TASK TO COMPLETE:
Output the entries below exactly as written, omitting pictures.

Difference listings
════════════════

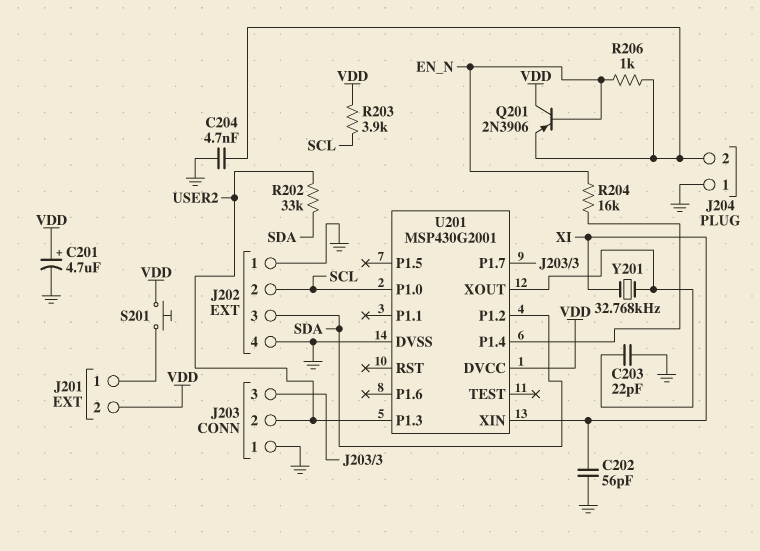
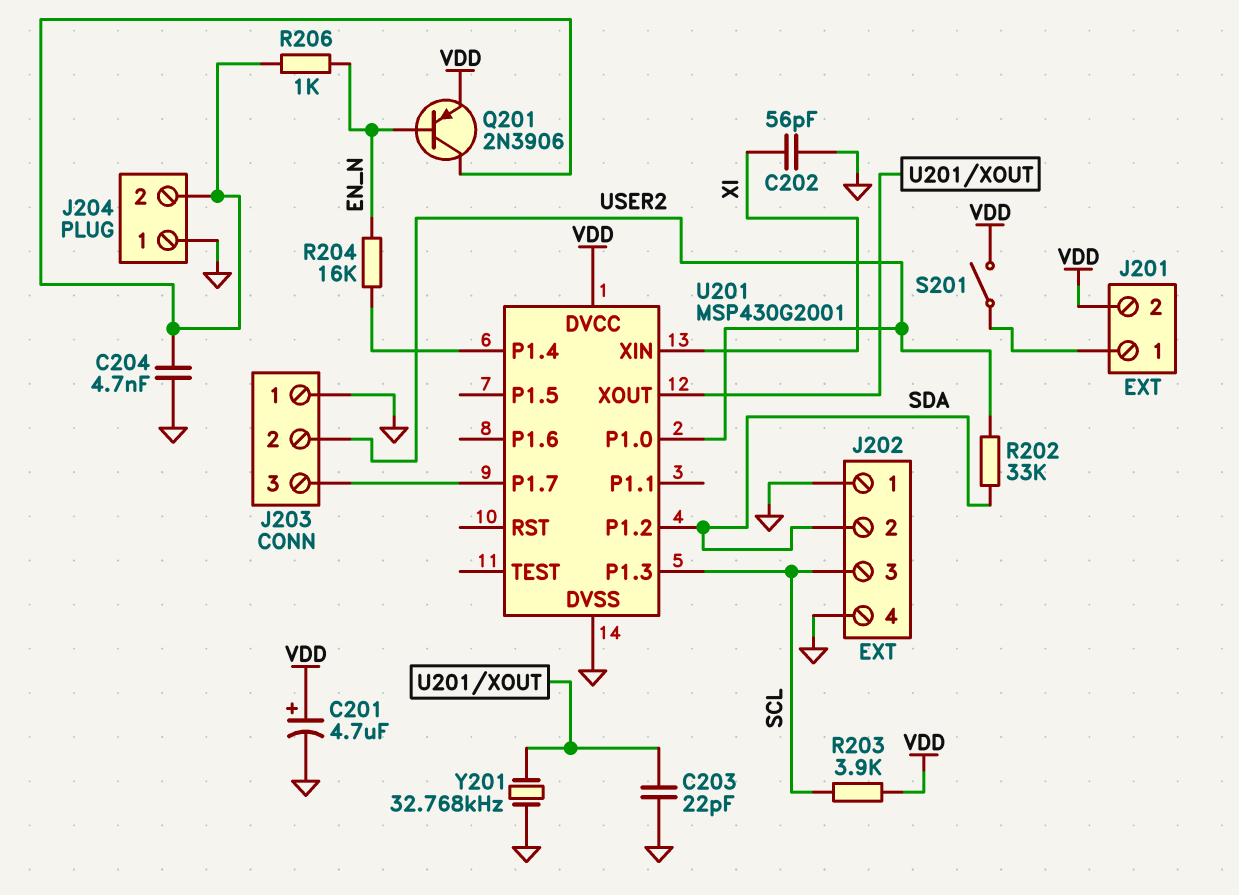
J202 pin 2: SCL -> SDA
J202 pin 3: SDA -> SCL
Q201: PNP 2N3906 (B EN_N, C VDD, E J204/2) -> PNP 2N3906 (B EN_N, C J204/2, E VDD)
S201: button (J201/1, VDD) -> switch (J201/1, VDD)
U201 pin P1.0: SCL -> USER2
U201 pin P1.3: USER2 -> SCL
Y201: 32.768kHz (U201/XOUT, XI) -> 32.768kHz (GND, U201/XOUT)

════════════════

EXERCISE OUTPUT:
J202 pin 2: SCL -> SDA
J202 pin 3: SDA -> SCL
Q201: PNP 2N3906 (B EN_N, C VDD, E J204/2) -> PNP 2N3906 (B EN_N, C J204/2, E VDD)
S201: button (J201/1, VDD) -> switch (J201/1, VDD)
U201 pin P1.0: SCL -> USER2
U201 pin P1.3: USER2 -> SCL
Y201: 32.768kHz (U201/XOUT, XI) -> 32.768kHz (GND, U201/XOUT)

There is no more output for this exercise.